• _WORK INSTRUCTION_
Return each line of the records holding the string "brown".

===

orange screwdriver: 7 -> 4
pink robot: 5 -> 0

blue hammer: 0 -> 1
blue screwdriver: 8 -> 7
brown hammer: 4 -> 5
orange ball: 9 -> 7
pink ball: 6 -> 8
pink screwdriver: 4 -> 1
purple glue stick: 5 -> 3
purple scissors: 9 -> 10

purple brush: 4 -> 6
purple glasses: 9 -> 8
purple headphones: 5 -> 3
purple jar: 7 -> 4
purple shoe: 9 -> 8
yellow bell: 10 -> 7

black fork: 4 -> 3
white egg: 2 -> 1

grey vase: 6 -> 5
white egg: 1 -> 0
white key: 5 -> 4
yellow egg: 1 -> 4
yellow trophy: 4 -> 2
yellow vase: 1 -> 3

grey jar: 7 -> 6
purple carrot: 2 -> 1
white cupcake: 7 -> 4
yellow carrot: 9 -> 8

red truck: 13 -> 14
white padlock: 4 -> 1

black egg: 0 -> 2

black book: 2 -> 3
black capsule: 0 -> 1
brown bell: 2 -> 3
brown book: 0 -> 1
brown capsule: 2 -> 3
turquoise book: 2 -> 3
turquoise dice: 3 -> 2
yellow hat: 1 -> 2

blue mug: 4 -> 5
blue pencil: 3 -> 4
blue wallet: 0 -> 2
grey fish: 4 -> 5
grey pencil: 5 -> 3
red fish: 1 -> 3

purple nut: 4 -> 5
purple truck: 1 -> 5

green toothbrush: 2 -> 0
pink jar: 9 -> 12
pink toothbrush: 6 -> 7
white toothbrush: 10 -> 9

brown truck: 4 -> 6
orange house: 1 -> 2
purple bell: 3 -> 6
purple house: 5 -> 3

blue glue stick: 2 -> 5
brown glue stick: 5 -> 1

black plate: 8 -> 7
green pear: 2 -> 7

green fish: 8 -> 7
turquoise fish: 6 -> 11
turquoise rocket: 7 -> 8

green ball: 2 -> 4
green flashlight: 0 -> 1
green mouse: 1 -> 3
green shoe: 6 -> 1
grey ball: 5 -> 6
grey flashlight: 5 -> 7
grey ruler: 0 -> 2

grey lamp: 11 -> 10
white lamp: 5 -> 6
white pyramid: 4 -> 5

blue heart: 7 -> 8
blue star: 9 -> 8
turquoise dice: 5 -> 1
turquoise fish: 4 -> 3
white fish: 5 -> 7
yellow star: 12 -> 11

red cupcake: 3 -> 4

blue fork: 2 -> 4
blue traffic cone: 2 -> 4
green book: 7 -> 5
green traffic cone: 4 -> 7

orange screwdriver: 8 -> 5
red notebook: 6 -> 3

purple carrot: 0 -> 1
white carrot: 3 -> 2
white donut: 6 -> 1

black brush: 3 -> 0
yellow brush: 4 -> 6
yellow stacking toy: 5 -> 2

===

• _OUTPUT BELOW_
brown hammer: 4 -> 5
brown bell: 2 -> 3
brown book: 0 -> 1
brown capsule: 2 -> 3
brown truck: 4 -> 6
brown glue stick: 5 -> 1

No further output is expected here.